- ASSIGNMENT -
Exactly as written, print every line of the listing below and omit its pictures.

- EXTRACTED DATA -
⁂

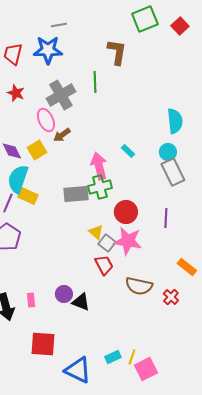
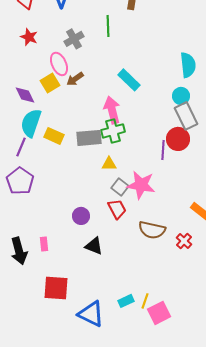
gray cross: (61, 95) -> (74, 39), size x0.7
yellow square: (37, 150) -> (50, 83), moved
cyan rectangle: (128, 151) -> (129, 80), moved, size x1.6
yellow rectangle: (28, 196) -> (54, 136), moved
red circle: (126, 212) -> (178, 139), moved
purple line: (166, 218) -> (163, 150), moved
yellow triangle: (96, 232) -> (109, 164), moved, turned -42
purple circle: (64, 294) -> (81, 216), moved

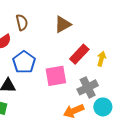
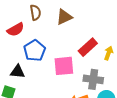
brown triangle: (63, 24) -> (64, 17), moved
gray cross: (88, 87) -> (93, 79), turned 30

⁂

- SOLUTION BELOW -
gray cross: (61, 95) -> (74, 39), size x0.7
yellow square: (37, 150) -> (50, 83), moved
cyan rectangle: (128, 151) -> (129, 80), moved, size x1.6
yellow rectangle: (28, 196) -> (54, 136), moved
red circle: (126, 212) -> (178, 139), moved
purple line: (166, 218) -> (163, 150), moved
yellow triangle: (96, 232) -> (109, 164), moved, turned -42
purple circle: (64, 294) -> (81, 216), moved

brown triangle: (63, 24) -> (64, 17), moved
gray cross: (88, 87) -> (93, 79), turned 30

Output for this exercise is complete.